* _Exercise_
Retype the records below from their first line through the line containing "second_place: [488, 393]", and include nothing else.

* _Raw data_
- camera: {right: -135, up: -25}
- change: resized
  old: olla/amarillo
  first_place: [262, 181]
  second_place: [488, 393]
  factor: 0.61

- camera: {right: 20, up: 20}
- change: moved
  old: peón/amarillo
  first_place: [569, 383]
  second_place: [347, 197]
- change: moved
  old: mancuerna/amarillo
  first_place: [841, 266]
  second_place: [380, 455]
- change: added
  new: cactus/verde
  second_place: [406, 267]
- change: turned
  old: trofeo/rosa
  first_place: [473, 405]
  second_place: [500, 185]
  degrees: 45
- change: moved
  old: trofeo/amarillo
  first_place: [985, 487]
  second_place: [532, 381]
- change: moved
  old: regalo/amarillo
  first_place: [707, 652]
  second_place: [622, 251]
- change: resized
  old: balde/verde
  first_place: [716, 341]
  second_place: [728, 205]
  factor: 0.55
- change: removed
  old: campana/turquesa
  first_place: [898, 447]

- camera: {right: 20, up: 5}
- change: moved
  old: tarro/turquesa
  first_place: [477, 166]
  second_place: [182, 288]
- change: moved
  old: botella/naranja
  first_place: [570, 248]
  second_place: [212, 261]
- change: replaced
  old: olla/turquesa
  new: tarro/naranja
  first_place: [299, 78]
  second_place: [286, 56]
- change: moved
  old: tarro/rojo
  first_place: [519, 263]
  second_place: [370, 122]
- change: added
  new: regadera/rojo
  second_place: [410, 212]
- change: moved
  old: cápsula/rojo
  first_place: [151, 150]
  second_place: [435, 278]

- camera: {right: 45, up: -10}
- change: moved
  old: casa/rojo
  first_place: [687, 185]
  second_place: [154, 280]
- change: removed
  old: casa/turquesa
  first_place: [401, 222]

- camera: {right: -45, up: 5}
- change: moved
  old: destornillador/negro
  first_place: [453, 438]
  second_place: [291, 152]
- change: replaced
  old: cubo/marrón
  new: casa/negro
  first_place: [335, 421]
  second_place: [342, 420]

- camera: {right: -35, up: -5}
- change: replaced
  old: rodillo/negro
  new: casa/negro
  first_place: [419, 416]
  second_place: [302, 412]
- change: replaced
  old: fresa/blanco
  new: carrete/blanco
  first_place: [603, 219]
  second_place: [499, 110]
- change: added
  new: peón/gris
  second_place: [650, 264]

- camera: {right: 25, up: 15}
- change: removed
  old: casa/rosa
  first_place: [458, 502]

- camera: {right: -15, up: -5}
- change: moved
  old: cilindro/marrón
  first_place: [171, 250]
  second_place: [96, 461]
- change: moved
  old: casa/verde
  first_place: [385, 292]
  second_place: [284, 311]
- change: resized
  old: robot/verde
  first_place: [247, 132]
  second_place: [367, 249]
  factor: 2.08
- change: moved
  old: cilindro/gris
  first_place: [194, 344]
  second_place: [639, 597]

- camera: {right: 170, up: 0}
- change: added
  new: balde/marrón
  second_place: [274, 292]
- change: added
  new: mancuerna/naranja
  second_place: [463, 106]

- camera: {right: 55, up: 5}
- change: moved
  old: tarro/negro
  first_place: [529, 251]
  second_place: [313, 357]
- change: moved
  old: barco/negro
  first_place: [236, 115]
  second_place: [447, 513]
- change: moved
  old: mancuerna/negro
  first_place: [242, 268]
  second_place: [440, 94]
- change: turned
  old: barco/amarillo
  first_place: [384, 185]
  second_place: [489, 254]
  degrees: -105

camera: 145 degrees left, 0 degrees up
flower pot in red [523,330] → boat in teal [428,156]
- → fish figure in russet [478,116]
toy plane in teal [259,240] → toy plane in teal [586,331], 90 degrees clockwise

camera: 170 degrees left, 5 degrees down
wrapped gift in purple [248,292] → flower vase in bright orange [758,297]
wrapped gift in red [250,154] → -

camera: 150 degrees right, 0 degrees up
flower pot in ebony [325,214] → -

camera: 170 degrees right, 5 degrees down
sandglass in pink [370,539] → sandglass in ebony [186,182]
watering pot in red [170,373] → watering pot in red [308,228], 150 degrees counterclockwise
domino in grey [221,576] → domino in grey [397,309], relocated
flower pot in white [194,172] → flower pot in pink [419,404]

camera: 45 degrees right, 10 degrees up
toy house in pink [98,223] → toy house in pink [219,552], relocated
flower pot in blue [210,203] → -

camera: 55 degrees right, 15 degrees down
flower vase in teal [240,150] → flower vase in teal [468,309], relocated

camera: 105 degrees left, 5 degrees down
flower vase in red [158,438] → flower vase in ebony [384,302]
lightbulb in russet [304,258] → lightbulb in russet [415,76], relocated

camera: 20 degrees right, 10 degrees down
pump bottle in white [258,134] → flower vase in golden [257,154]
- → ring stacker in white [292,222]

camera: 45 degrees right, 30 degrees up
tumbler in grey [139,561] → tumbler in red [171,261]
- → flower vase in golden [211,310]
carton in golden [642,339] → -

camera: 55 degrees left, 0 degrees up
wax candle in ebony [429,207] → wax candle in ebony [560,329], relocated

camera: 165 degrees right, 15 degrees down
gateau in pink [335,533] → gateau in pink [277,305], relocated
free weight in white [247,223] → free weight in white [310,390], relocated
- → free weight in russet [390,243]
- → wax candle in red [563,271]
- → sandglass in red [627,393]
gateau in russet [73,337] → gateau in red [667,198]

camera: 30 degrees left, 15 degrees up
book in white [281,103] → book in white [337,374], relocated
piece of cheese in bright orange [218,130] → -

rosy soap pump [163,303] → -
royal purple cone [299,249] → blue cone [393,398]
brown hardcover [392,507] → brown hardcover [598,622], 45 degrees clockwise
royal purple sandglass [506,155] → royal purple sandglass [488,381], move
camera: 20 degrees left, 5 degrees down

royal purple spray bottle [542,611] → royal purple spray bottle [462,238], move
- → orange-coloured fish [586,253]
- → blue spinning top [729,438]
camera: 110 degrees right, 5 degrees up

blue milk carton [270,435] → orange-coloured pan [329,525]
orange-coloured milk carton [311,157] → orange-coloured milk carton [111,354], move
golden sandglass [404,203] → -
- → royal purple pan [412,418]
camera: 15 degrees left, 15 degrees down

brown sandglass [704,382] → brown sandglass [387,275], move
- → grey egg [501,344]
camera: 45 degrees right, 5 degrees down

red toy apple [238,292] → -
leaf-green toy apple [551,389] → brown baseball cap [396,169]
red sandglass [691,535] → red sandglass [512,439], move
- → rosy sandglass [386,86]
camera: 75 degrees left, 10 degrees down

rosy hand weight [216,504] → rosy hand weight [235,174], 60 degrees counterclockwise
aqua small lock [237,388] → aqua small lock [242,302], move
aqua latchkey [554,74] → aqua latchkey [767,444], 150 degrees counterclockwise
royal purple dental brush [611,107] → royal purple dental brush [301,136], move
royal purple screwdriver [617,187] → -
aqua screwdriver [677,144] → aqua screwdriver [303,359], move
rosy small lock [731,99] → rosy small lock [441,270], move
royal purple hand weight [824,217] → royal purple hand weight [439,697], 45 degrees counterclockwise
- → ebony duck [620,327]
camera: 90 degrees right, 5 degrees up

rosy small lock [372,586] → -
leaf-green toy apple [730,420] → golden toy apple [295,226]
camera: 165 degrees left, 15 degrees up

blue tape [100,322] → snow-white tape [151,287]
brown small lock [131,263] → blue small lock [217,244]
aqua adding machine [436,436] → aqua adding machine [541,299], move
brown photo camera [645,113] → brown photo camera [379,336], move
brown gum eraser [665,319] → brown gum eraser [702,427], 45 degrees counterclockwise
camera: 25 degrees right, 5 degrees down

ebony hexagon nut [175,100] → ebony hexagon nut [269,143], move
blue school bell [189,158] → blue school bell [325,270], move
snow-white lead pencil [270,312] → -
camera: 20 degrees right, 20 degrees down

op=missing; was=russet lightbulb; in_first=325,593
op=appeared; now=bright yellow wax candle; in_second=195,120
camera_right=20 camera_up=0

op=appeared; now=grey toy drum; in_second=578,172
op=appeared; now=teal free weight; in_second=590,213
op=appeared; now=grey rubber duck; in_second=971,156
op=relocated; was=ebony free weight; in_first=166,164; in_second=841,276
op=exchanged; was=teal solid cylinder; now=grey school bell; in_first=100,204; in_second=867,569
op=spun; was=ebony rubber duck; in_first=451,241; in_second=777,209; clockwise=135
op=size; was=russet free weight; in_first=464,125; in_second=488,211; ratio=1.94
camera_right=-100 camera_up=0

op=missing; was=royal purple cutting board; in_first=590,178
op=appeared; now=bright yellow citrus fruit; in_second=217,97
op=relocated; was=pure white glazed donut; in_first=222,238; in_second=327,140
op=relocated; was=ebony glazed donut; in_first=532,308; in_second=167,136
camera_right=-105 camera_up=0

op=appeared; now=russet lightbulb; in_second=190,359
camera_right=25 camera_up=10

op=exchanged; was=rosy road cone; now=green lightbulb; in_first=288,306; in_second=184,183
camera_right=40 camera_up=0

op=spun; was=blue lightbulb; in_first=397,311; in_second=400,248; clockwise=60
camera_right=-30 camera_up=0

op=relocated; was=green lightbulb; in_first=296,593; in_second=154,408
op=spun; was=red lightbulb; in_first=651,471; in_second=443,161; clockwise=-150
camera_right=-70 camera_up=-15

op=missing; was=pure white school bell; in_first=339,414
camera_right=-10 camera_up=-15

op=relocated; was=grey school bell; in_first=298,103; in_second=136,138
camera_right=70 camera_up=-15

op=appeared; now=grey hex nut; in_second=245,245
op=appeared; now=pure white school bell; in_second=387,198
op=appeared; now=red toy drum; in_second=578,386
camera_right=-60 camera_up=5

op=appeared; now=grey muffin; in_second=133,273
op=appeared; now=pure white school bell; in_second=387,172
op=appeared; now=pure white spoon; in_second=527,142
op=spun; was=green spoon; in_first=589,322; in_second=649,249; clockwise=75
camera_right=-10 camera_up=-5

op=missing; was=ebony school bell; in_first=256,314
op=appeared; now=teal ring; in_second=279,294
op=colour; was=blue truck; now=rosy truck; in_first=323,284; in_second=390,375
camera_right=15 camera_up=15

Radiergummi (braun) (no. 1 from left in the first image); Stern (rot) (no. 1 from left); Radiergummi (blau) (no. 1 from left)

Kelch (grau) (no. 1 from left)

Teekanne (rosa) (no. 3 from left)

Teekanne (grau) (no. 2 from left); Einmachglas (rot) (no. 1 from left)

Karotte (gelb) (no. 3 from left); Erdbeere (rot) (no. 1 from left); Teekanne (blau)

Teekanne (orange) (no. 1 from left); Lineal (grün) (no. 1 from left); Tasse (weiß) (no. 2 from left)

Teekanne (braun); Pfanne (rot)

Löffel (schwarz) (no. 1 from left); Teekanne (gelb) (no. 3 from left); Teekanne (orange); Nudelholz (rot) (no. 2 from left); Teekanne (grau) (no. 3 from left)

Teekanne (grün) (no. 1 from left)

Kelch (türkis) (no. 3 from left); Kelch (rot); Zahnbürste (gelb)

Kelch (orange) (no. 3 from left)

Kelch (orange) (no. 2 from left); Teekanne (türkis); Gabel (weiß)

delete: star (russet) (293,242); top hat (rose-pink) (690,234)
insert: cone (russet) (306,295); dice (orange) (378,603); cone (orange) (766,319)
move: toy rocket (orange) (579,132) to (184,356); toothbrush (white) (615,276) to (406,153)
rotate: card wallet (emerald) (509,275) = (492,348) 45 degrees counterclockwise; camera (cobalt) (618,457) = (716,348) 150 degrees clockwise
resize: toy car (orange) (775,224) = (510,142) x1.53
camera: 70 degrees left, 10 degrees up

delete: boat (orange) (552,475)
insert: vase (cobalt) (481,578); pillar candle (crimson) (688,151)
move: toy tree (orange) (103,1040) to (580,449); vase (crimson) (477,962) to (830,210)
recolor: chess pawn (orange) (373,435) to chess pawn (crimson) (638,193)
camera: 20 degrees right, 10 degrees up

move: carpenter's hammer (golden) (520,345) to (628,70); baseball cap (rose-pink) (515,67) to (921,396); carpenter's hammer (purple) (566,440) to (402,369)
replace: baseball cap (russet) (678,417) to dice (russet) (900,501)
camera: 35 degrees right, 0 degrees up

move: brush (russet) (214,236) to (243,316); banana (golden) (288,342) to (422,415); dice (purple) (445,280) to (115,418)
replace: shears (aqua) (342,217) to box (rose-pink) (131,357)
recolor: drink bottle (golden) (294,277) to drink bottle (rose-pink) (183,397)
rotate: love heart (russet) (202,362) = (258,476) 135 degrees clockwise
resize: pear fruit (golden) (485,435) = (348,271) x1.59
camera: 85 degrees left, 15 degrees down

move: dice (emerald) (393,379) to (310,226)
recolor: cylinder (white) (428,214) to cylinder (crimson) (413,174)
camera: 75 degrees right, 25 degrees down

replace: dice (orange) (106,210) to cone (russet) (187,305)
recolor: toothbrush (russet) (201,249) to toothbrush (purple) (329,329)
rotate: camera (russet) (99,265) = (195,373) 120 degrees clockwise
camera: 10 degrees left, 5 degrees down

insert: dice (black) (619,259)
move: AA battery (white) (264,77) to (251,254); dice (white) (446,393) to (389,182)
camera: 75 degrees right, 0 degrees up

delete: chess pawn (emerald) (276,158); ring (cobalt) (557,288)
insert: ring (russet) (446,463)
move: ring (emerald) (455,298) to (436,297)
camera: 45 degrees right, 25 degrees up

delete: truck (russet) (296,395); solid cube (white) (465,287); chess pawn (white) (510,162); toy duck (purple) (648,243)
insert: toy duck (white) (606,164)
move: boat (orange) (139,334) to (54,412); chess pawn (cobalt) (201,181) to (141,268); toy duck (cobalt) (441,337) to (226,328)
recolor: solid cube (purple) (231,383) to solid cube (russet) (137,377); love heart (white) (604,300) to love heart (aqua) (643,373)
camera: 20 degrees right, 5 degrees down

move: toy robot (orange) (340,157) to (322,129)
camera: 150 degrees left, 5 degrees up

* _Completed exercise_
- camera: {right: -135, up: -25}
- change: resized
  old: olla/amarillo
  first_place: [262, 181]
  second_place: [488, 393]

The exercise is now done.